* **EXERCISE PROMPT**: Once the pictures are set aside, copy the records below exactly as they stand.

*** SOURCE DATA

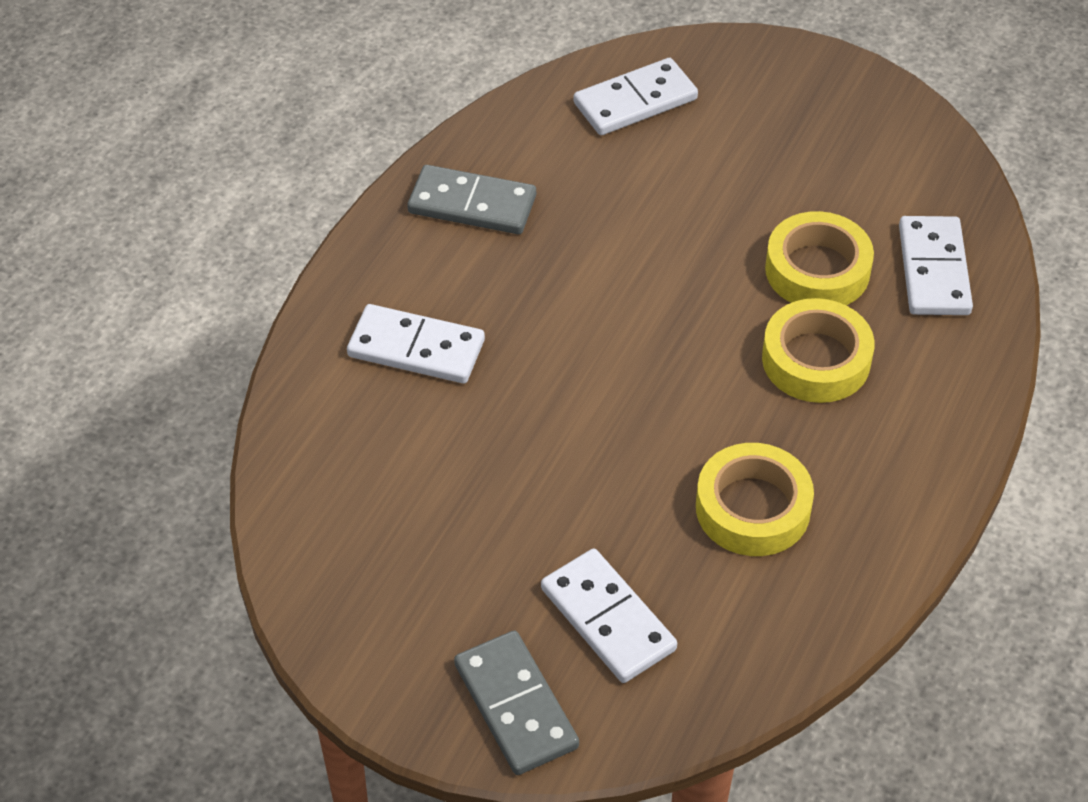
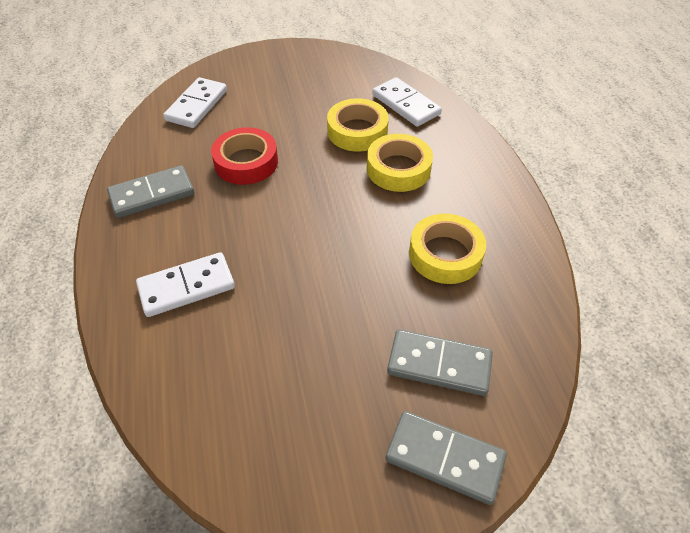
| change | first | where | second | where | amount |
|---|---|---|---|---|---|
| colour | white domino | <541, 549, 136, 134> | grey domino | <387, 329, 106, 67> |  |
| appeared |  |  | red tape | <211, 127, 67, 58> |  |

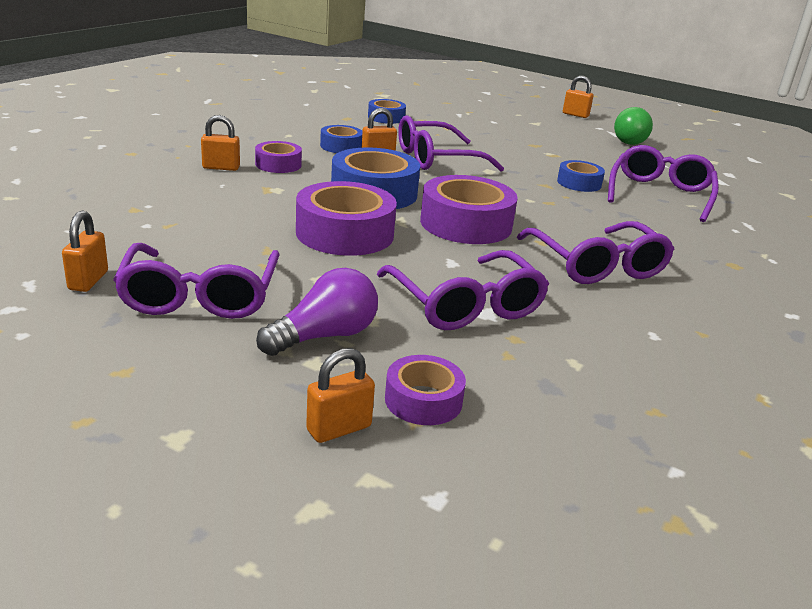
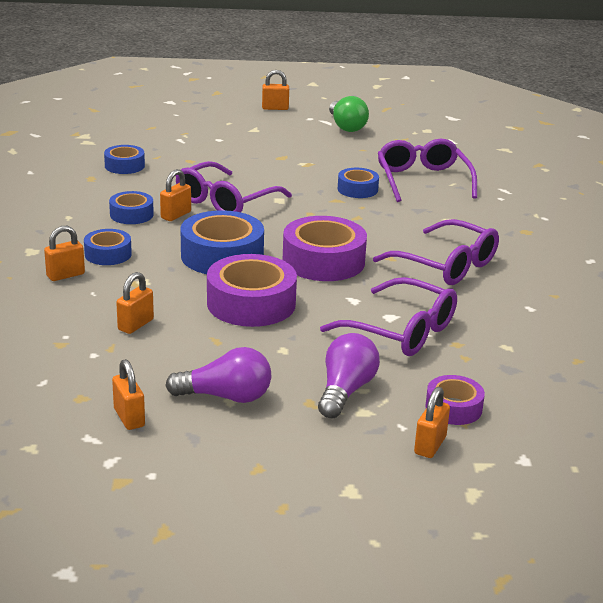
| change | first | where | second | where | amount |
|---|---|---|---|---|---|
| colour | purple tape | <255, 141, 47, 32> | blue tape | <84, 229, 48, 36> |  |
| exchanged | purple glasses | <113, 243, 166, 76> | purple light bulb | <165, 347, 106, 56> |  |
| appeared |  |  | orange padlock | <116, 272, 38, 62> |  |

******

* **TASK RESPONSE**:
| change | first | where | second | where | amount |
|---|---|---|---|---|---|
| colour | white domino | <541, 549, 136, 134> | grey domino | <387, 329, 106, 67> |  |
| appeared |  |  | red tape | <211, 127, 67, 58> |  |

| change | first | where | second | where | amount |
|---|---|---|---|---|---|
| colour | purple tape | <255, 141, 47, 32> | blue tape | <84, 229, 48, 36> |  |
| exchanged | purple glasses | <113, 243, 166, 76> | purple light bulb | <165, 347, 106, 56> |  |
| appeared |  |  | orange padlock | <116, 272, 38, 62> |  |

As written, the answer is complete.